Requirement — Copy out, exactly, the first line of the entries below and every line after it through the one containing "R103: 2.7k (NET2, NET6) -> 56 (NET2, NET6)".

Supplied records —
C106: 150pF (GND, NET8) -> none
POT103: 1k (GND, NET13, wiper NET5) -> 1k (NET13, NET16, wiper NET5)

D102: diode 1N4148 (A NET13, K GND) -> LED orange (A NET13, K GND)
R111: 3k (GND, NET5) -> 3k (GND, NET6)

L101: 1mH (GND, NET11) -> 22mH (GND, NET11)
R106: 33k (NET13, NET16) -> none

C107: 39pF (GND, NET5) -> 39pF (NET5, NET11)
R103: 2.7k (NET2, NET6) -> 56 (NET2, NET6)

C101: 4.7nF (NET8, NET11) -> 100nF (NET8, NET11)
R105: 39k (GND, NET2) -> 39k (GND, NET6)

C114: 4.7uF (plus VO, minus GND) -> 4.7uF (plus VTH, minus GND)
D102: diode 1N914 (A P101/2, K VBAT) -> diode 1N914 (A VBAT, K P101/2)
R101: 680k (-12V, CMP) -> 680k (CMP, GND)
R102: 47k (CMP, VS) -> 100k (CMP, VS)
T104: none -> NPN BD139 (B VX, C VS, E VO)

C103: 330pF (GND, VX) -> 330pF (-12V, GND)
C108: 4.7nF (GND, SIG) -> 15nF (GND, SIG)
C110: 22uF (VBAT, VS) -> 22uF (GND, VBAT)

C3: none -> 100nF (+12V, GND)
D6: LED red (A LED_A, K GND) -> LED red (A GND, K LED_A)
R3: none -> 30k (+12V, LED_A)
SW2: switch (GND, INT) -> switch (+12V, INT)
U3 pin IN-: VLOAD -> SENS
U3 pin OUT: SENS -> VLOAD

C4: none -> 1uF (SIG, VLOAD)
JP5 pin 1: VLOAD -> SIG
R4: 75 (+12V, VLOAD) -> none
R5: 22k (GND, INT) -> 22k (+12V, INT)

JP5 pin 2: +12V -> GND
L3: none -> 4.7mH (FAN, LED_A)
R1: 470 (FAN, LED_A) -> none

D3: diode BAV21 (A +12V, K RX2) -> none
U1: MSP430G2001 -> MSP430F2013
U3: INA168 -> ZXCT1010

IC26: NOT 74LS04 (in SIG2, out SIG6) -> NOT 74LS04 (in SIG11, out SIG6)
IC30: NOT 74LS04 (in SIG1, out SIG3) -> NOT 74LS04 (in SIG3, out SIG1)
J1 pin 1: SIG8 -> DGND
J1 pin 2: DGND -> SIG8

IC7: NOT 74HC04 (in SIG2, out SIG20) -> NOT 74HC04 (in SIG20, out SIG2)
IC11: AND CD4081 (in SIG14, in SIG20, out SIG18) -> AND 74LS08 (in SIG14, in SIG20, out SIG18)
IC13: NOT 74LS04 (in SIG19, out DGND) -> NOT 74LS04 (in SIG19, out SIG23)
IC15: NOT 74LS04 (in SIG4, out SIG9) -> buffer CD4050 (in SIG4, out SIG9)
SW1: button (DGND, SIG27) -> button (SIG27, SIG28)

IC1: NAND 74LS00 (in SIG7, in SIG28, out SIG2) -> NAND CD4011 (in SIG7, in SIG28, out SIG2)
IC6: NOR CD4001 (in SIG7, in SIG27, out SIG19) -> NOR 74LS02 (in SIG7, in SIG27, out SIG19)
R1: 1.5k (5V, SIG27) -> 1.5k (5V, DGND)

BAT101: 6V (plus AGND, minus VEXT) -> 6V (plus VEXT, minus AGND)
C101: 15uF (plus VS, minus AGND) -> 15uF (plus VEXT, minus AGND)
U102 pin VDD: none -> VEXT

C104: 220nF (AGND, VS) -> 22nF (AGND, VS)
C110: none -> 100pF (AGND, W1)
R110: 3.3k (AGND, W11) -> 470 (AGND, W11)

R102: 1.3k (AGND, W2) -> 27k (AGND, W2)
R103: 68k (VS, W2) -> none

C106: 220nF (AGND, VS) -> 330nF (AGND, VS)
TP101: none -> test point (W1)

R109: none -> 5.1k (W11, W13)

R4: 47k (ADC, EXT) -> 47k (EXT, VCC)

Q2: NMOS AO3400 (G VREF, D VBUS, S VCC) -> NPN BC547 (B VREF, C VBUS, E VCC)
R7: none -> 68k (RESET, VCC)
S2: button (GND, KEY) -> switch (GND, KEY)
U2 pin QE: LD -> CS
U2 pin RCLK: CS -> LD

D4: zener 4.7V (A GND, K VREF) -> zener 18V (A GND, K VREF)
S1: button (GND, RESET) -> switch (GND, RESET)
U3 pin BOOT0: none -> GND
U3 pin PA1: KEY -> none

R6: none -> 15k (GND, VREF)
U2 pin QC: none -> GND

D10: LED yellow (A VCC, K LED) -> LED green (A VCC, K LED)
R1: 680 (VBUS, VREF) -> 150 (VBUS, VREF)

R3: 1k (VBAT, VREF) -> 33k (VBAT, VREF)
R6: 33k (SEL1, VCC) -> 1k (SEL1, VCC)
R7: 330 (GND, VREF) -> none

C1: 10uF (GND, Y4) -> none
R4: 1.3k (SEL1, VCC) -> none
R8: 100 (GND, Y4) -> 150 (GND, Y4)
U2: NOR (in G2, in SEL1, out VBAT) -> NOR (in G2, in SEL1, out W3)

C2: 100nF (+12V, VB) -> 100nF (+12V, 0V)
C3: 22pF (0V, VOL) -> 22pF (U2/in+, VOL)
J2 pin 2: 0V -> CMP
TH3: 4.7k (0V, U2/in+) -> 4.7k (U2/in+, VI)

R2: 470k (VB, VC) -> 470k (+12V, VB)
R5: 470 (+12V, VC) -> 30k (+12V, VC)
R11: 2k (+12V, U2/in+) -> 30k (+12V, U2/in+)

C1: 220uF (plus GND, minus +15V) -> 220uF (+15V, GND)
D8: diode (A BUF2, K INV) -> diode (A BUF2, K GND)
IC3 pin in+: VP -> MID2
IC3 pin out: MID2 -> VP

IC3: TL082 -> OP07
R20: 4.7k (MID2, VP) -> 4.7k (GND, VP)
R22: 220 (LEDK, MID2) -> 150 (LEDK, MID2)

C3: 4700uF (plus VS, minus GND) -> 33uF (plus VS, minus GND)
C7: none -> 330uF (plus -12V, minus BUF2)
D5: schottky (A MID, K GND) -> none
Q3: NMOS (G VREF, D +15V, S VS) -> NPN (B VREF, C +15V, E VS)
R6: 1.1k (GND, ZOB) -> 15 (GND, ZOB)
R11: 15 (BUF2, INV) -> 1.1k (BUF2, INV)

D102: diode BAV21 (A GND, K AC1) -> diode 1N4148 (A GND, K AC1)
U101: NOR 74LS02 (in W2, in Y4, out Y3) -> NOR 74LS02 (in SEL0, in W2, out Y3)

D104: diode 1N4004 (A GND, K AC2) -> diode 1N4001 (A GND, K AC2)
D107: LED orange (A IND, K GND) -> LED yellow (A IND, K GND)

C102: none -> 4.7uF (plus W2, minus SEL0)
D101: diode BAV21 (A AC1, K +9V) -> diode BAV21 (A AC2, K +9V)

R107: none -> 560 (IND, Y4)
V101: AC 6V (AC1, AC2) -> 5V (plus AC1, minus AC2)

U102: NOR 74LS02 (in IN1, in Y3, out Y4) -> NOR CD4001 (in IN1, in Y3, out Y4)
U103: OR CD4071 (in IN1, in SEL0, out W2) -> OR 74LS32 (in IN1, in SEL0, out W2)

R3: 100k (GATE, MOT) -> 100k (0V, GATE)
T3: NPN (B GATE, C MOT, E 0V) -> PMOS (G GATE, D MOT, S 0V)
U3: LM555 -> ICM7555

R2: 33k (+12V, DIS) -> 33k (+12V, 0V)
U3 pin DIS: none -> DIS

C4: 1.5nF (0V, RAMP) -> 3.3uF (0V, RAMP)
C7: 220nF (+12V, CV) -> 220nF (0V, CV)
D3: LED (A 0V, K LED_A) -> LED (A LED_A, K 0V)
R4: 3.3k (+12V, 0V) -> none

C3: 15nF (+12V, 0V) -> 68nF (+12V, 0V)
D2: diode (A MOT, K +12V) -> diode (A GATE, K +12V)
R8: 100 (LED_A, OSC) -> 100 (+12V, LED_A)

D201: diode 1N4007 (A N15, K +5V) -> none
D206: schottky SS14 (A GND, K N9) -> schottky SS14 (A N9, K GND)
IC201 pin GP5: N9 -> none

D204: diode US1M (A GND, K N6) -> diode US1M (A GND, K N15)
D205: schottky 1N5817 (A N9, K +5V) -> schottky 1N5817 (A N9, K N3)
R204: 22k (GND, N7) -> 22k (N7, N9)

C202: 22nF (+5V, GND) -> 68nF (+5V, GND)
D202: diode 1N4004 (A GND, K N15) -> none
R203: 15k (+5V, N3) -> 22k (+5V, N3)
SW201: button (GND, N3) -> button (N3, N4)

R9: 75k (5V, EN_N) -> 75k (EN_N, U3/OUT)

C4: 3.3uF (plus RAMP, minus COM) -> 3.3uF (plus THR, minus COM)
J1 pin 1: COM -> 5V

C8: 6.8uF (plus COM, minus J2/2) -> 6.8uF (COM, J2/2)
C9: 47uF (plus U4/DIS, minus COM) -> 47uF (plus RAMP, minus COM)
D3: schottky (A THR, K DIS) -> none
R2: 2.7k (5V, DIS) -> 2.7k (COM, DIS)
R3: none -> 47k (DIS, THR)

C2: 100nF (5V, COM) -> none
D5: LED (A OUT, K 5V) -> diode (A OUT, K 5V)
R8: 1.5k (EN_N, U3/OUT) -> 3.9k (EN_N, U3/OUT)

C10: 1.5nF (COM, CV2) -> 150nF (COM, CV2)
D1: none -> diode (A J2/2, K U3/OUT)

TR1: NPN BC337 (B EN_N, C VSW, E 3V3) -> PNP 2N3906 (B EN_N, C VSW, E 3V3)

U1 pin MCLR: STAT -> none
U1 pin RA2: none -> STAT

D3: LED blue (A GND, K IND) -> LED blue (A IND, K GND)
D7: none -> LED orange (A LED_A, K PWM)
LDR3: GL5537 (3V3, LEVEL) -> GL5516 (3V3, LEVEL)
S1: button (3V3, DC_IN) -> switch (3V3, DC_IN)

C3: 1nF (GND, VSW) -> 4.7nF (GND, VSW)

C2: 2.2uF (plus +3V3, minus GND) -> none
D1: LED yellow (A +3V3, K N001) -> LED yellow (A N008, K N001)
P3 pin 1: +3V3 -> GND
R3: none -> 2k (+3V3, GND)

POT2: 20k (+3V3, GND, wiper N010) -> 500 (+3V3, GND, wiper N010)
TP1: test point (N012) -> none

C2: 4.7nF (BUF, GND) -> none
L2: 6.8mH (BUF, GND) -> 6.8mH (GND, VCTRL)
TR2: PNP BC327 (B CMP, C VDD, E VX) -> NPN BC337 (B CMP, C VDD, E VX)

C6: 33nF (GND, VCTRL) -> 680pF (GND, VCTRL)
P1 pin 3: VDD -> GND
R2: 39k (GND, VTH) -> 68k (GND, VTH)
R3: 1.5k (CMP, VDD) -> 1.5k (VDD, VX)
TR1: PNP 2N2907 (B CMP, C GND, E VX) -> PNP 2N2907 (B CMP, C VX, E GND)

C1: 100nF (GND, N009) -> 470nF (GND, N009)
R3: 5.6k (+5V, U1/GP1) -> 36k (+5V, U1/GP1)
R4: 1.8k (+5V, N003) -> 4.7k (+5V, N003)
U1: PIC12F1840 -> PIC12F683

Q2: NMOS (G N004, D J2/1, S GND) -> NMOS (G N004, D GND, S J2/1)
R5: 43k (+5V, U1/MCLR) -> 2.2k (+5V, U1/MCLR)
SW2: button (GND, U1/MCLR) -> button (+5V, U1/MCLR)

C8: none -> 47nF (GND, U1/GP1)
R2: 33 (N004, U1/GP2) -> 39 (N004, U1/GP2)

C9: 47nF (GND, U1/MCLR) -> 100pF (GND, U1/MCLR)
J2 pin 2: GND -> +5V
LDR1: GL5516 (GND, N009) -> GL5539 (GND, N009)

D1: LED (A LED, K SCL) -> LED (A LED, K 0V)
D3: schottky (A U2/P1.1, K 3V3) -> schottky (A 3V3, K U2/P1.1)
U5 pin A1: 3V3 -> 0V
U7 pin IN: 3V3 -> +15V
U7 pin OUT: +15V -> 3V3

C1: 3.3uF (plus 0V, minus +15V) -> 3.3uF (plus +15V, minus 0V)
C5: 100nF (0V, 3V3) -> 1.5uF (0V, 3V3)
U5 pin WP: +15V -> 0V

Written solution —
C106: 150pF (GND, NET8) -> none
POT103: 1k (GND, NET13, wiper NET5) -> 1k (NET13, NET16, wiper NET5)

D102: diode 1N4148 (A NET13, K GND) -> LED orange (A NET13, K GND)
R111: 3k (GND, NET5) -> 3k (GND, NET6)

L101: 1mH (GND, NET11) -> 22mH (GND, NET11)
R106: 33k (NET13, NET16) -> none

C107: 39pF (GND, NET5) -> 39pF (NET5, NET11)
R103: 2.7k (NET2, NET6) -> 56 (NET2, NET6)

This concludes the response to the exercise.